- _Exercise_: Please reproduce the data exactly, though every picture must stay out.
-- Extracted entries follows --
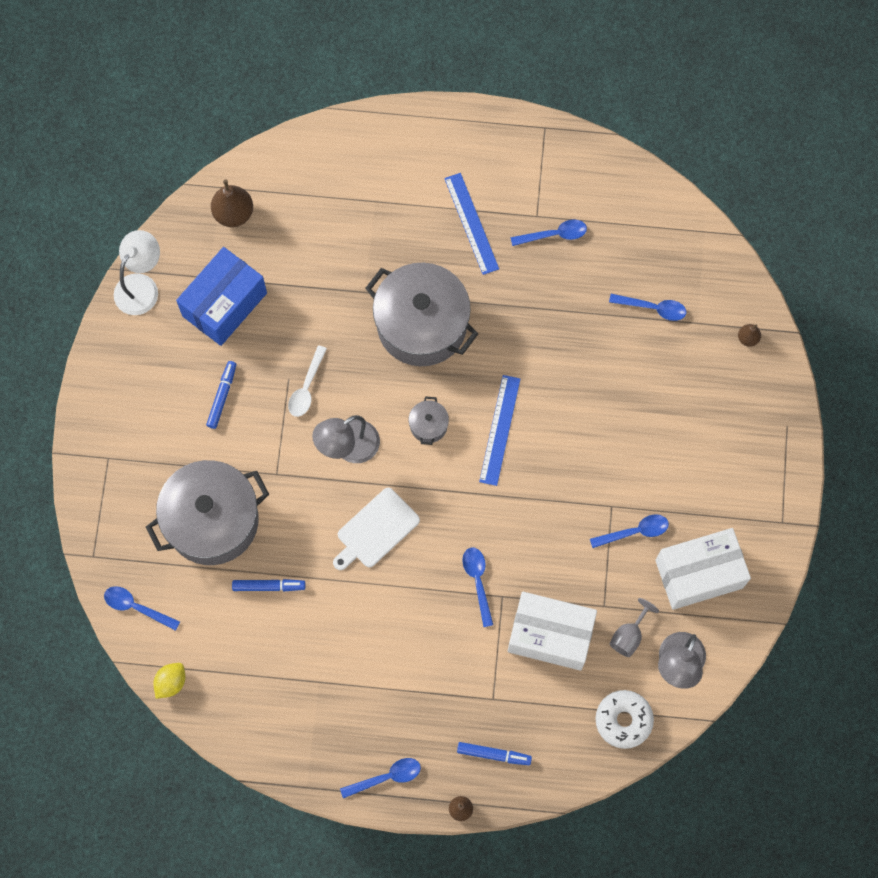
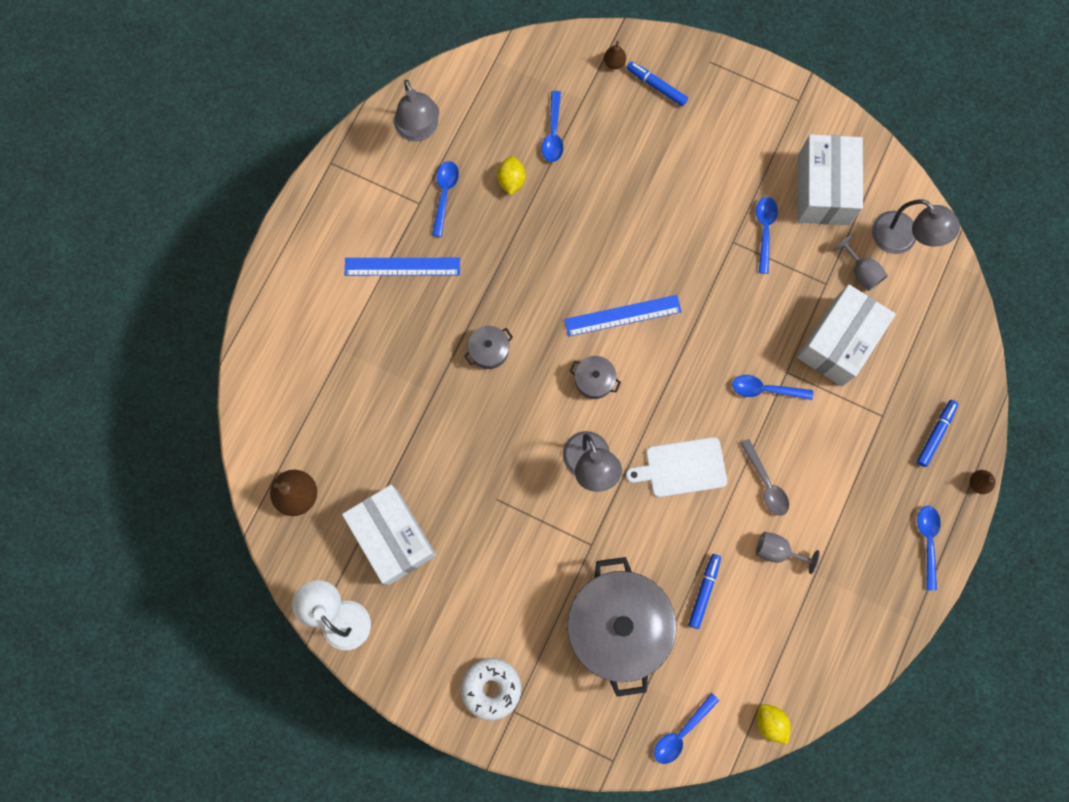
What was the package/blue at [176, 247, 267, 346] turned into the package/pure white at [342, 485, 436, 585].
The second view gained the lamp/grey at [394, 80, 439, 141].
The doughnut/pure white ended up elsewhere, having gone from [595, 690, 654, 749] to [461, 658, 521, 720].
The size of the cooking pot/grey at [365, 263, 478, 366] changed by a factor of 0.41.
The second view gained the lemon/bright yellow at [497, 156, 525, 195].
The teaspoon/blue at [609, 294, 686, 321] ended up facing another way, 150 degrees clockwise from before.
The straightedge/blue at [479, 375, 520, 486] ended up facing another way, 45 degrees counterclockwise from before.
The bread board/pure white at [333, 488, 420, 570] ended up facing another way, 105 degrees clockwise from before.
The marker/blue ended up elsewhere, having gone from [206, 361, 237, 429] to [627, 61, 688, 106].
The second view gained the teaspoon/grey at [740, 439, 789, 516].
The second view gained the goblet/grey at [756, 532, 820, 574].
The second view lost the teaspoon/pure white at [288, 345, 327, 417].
-- Extracted entries concluded --
- _Result_:
What was the package/blue at [176, 247, 267, 346] turned into the package/pure white at [342, 485, 436, 585].
The second view gained the lamp/grey at [394, 80, 439, 141].
The doughnut/pure white ended up elsewhere, having gone from [595, 690, 654, 749] to [461, 658, 521, 720].
The size of the cooking pot/grey at [365, 263, 478, 366] changed by a factor of 0.41.
The second view gained the lemon/bright yellow at [497, 156, 525, 195].
The teaspoon/blue at [609, 294, 686, 321] ended up facing another way, 150 degrees clockwise from before.
The straightedge/blue at [479, 375, 520, 486] ended up facing another way, 45 degrees counterclockwise from before.
The bread board/pure white at [333, 488, 420, 570] ended up facing another way, 105 degrees clockwise from before.
The marker/blue ended up elsewhere, having gone from [206, 361, 237, 429] to [627, 61, 688, 106].
The second view gained the teaspoon/grey at [740, 439, 789, 516].
The second view gained the goblet/grey at [756, 532, 820, 574].
The second view lost the teaspoon/pure white at [288, 345, 327, 417].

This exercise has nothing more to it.